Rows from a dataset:
■ ■ ■ ■ ■ ■ ■
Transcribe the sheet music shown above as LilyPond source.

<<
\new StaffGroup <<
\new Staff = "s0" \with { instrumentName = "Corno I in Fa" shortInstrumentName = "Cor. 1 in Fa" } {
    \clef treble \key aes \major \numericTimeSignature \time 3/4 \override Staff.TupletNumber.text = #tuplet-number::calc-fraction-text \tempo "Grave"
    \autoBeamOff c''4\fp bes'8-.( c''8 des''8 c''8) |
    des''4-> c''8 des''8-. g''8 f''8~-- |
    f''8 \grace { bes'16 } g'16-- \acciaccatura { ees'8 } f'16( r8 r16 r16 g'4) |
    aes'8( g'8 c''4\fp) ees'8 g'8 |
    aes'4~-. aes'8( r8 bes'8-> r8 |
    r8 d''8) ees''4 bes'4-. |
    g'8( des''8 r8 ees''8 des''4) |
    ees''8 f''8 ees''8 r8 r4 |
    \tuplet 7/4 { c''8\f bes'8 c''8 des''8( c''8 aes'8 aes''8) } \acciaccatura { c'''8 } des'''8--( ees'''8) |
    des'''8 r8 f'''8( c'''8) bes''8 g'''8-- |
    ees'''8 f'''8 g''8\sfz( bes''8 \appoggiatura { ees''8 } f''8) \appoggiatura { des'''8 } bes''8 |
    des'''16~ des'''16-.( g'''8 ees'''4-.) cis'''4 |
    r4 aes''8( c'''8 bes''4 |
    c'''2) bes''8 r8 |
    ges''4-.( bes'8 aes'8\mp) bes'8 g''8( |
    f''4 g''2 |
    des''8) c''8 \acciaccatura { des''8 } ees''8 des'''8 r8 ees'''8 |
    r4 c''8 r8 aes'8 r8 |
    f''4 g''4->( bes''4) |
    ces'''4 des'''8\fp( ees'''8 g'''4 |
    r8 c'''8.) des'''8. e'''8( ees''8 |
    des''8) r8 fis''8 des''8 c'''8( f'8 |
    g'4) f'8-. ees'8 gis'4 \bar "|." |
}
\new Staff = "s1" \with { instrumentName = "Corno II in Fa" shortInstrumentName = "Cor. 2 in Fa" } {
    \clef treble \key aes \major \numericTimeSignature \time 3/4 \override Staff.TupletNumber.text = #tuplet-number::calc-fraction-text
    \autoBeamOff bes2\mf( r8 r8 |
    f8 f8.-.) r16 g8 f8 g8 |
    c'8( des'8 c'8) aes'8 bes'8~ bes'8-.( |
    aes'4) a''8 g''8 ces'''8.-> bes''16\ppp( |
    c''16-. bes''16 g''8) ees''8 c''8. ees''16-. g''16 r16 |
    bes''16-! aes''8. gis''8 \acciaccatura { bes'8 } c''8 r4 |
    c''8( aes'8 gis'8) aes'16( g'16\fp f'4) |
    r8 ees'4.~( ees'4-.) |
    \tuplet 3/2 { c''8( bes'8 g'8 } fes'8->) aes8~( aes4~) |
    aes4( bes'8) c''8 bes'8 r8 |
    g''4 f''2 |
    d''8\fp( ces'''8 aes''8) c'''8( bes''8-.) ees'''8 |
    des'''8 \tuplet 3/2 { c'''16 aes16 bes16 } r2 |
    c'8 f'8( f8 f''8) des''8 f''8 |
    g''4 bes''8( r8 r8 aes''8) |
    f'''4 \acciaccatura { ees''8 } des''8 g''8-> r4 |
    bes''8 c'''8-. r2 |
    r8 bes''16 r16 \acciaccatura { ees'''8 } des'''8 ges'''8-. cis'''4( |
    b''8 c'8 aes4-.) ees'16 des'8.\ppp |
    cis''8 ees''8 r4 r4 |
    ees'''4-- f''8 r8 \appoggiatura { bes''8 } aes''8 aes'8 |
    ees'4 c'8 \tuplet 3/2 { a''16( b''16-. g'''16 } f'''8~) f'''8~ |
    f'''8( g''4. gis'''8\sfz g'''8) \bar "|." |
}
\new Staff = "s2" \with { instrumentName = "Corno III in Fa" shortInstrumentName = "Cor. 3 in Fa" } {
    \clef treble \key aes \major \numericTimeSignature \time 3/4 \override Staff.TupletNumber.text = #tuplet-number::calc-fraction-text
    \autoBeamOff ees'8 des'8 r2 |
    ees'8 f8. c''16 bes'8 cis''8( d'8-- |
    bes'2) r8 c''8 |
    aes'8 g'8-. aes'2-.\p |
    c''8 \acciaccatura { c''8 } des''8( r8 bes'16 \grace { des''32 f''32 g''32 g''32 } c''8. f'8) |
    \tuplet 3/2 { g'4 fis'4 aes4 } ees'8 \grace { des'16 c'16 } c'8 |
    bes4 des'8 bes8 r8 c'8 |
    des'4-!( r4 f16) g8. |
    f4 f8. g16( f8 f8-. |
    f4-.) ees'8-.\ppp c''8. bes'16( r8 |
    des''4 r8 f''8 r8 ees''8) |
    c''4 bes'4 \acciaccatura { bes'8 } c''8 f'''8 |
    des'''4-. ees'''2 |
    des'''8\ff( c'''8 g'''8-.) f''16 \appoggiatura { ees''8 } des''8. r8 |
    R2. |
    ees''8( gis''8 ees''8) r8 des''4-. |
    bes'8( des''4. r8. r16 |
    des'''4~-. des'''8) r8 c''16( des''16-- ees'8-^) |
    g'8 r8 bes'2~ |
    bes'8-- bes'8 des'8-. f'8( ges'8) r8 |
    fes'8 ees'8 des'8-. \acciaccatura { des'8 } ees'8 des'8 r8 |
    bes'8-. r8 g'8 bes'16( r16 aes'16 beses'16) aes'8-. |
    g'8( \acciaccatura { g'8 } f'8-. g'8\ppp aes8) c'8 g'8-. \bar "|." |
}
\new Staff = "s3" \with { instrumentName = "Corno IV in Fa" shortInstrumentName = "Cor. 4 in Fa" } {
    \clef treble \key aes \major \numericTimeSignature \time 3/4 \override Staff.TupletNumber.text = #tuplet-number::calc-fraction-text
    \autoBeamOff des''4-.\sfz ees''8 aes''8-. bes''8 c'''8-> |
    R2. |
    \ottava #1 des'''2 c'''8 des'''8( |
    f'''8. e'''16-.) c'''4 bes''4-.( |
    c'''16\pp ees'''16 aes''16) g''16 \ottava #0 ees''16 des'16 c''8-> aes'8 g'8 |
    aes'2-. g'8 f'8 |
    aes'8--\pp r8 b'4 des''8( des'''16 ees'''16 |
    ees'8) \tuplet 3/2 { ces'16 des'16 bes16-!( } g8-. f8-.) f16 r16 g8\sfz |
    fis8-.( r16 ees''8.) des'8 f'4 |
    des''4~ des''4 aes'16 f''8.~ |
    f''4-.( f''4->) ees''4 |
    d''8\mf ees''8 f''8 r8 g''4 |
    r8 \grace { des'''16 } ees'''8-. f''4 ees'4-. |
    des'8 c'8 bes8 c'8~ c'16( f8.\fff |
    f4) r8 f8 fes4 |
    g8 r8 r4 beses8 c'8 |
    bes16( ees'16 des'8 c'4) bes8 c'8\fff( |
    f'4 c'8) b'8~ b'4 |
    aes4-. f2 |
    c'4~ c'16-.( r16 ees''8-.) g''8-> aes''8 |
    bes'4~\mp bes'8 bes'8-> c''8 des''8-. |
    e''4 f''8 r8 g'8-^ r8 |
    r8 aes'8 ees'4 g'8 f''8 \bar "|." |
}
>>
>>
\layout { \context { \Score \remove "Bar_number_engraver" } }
■ ■ ■ ■ ■ ■ ■
DIRECTIVE: List every line in the entries above that contains the string "autoBeamOff".

SOLUTION FOR THIS TASK:
    \autoBeamOff c''4\fp bes'8-.( c''8 des''8 c''8) |
    \autoBeamOff bes2\mf( r8 r8 |
    \autoBeamOff ees'8 des'8 r2 |
    \autoBeamOff des''4-.\sfz ees''8 aes''8-. bes''8 c'''8-> |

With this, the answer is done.